§ Directions for this task
What is needed is an exact transcription of every entry below, with the pictures left out.
======== Source data
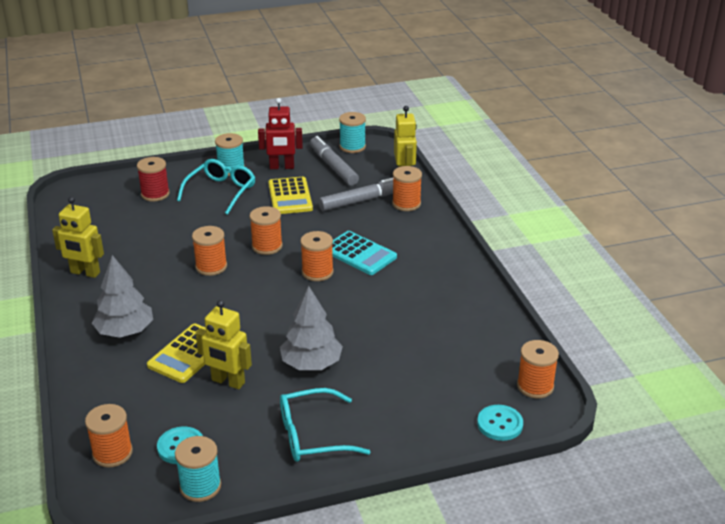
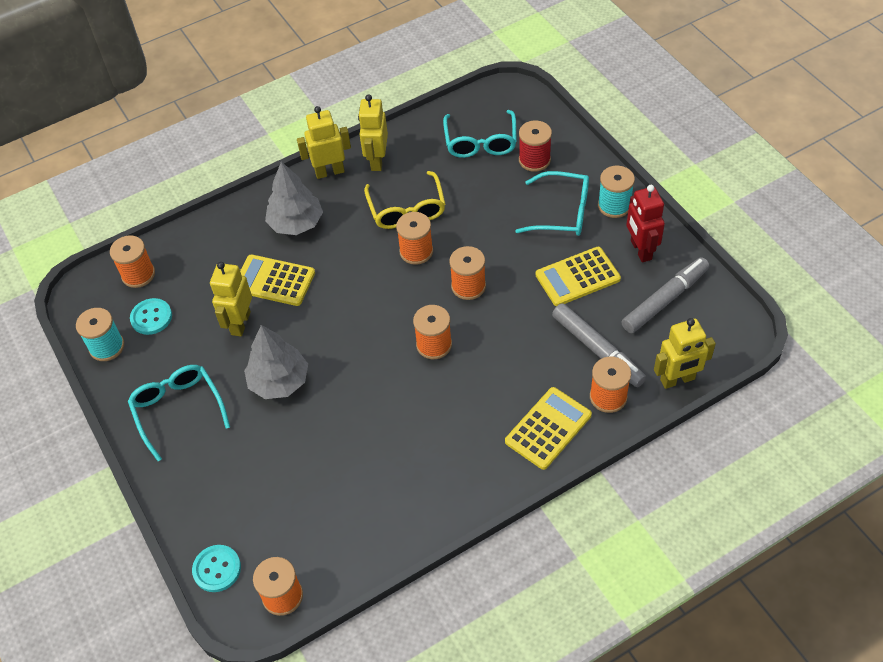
camera: 80 degrees right, 20 degrees up
(74, 302) = (329, 172): none -> yellow robot
(112, 215) = (480, 142): none -> turquoise glasses
(158, 264) = (407, 209): none -> yellow glasses
(352, 147) = (724, 307): turquoise spool -> none
(359, 254) = (481, 374): turquoise calculator -> none
(423, 233) = (548, 428): none -> yellow calculator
================
§ Response below
camera: 80 degrees right, 20 degrees up
(74, 302) = (329, 172): none -> yellow robot
(112, 215) = (480, 142): none -> turquoise glasses
(158, 264) = (407, 209): none -> yellow glasses
(352, 147) = (724, 307): turquoise spool -> none
(359, 254) = (481, 374): turquoise calculator -> none
(423, 233) = (548, 428): none -> yellow calculator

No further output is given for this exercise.